- _EXERCISE DIRECTIONS_
Here is a block of records. Copy every line in it that includes "Quote".

- _SUPPLIED RECORDS_
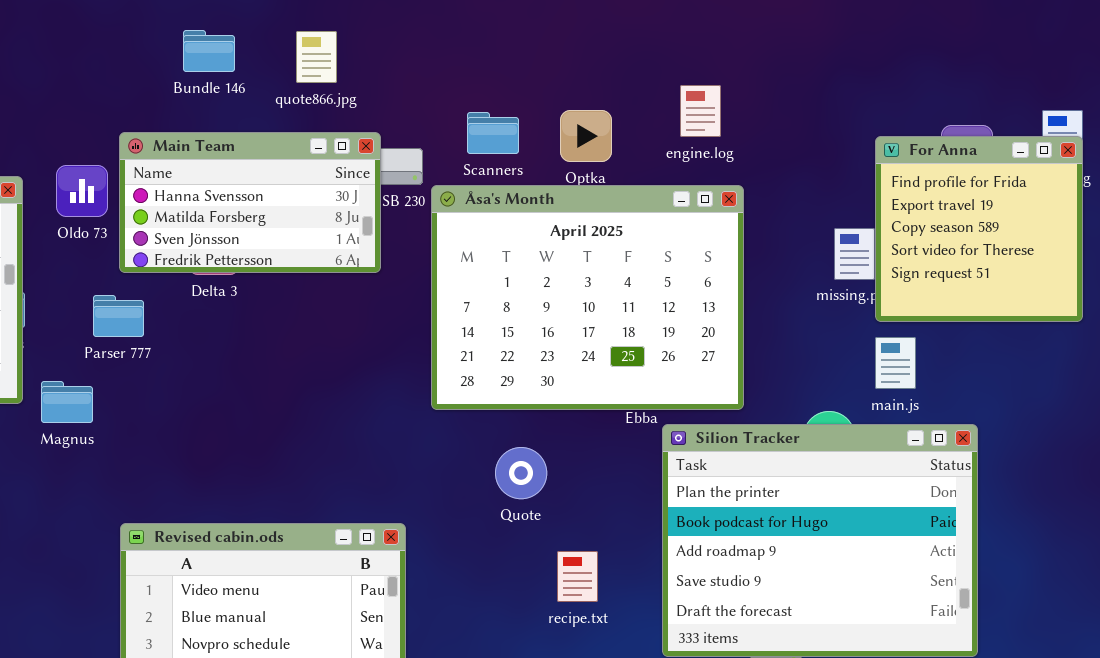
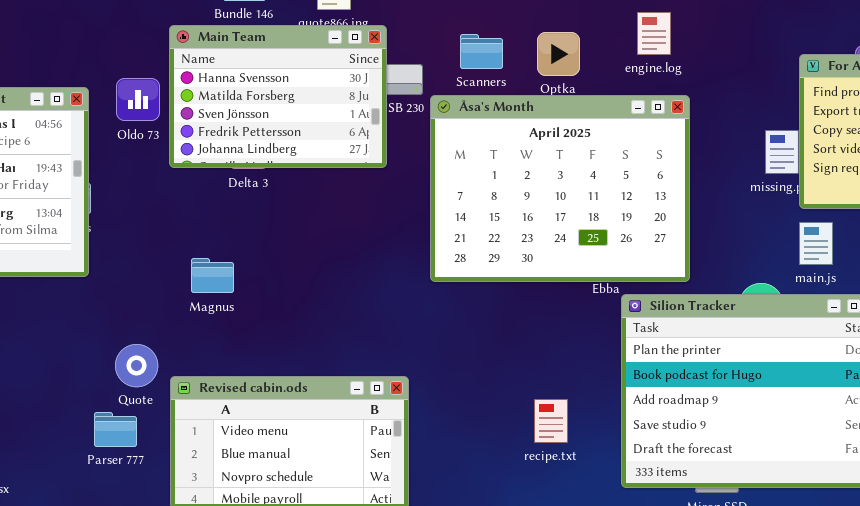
Main Team: [119,132,381,273] -> [169,25,387,168], resized
Parser 777: [93,295,144,337] -> [94,412,137,447], moved
Magnus: [41,381,93,423] -> [191,258,234,293], moved
Quote: [495,447,547,499] -> [115,344,158,387], moved

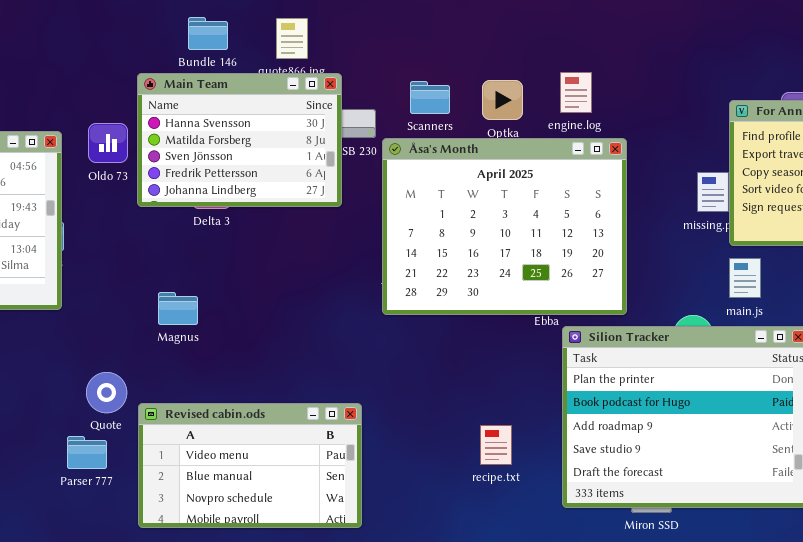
engine.log: [637,12,671,55] -> [560,72,592,113], moved

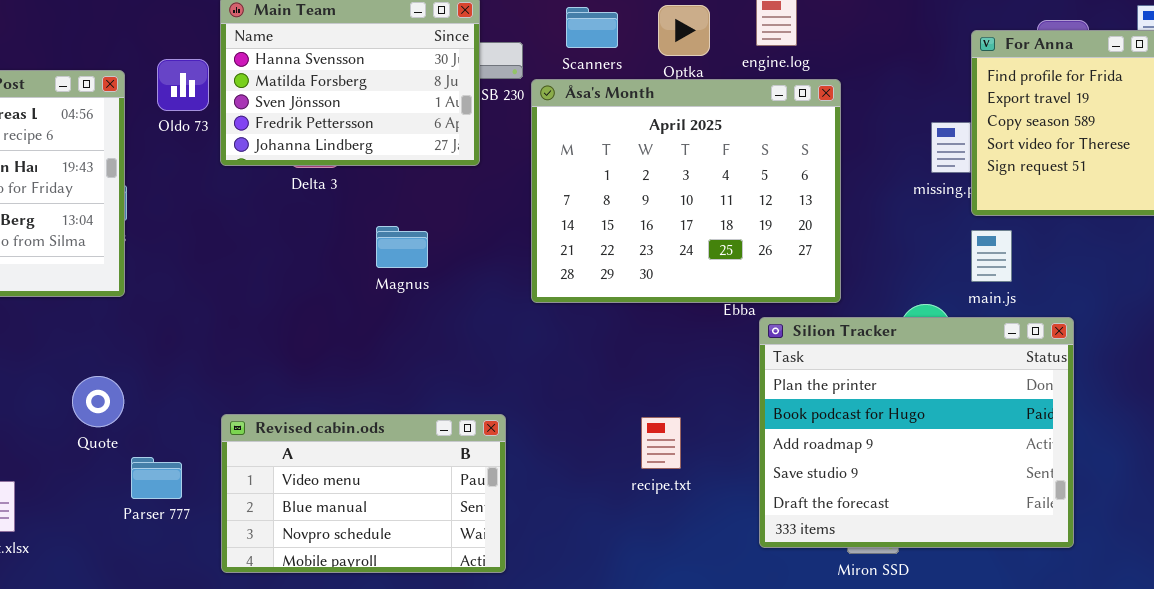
Magnus: [158,292,198,325] -> [376,226,428,268], moved
Quote: [86,372,127,413] -> [72,376,124,427], moved
recipe.txt: [480,425,512,465] -> [641,417,681,469], moved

- _RESPONSE BELOW_
Quote: [495,447,547,499] -> [115,344,158,387], moved
Quote: [86,372,127,413] -> [72,376,124,427], moved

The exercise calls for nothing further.